- WHAT YOU WILL DO: Your answer must be an exact copy of the entries below, with every picture removed.

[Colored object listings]
────

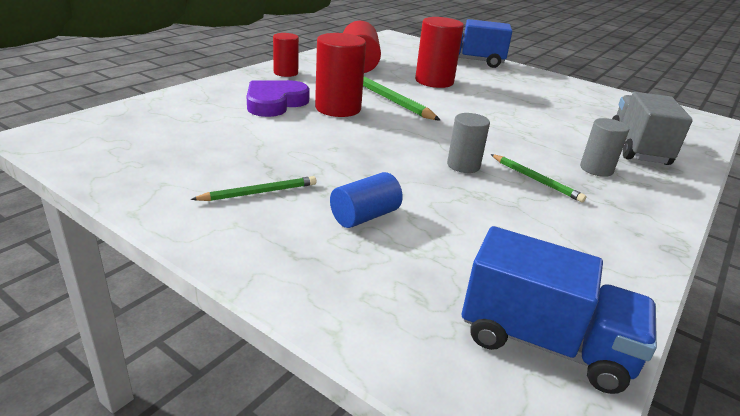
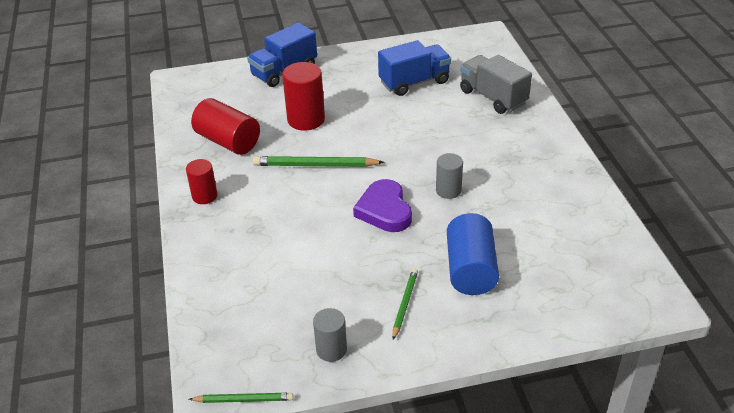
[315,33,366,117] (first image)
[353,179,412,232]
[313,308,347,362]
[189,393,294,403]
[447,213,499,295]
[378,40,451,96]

────

- OUTPUT BELOW:
[315,33,366,117] (first image)
[353,179,412,232]
[313,308,347,362]
[189,393,294,403]
[447,213,499,295]
[378,40,451,96]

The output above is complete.